■ EXERCISE DETAILS ■
Search the entries below for "none". Report each line where it occurs.

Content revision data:
--
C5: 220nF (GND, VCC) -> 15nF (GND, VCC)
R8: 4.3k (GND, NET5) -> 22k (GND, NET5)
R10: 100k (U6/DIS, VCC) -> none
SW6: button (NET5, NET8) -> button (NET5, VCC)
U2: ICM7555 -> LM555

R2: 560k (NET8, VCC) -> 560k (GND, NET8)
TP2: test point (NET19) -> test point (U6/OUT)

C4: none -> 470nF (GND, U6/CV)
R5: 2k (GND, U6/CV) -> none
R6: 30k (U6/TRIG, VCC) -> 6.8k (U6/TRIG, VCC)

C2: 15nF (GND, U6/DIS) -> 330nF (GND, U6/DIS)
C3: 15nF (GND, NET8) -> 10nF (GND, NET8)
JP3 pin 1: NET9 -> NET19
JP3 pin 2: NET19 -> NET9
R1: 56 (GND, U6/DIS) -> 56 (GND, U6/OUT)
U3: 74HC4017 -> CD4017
--
■ SOLUTION TO THE PROBLEM ■
R10: 100k (U6/DIS, VCC) -> none
C4: none -> 470nF (GND, U6/CV)
R5: 2k (GND, U6/CV) -> none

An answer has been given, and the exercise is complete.